• [What you will do]:
Every line of the material needs an exact copy, apart from the images.

• [Collected material]:
──────────
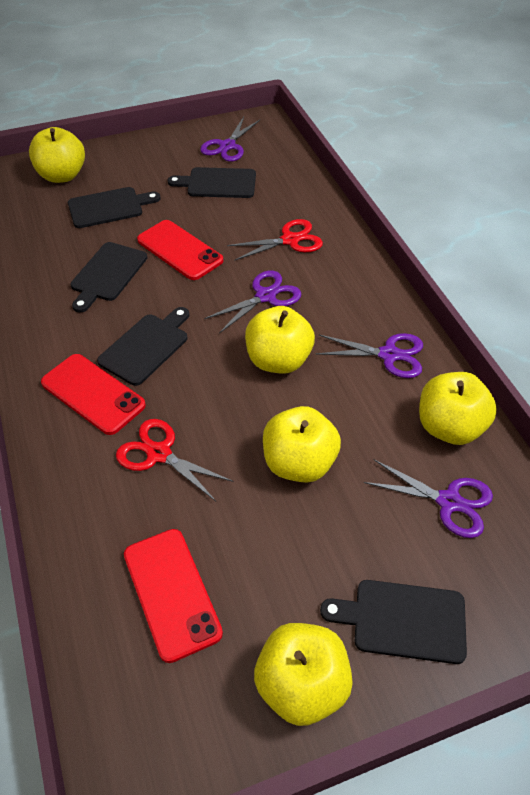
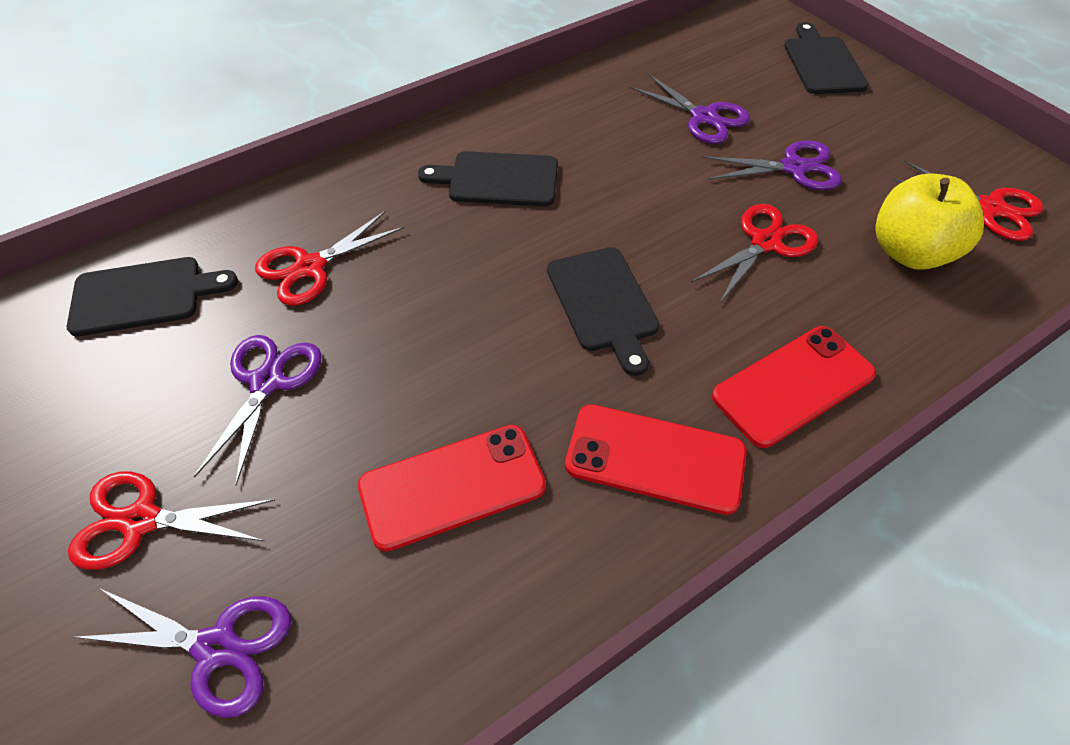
black cutting board: 5 -> 4
red scissors: 2 -> 4
yellow apple: 5 -> 1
──────────
• [Output]:
black cutting board: 5 -> 4
red scissors: 2 -> 4
yellow apple: 5 -> 1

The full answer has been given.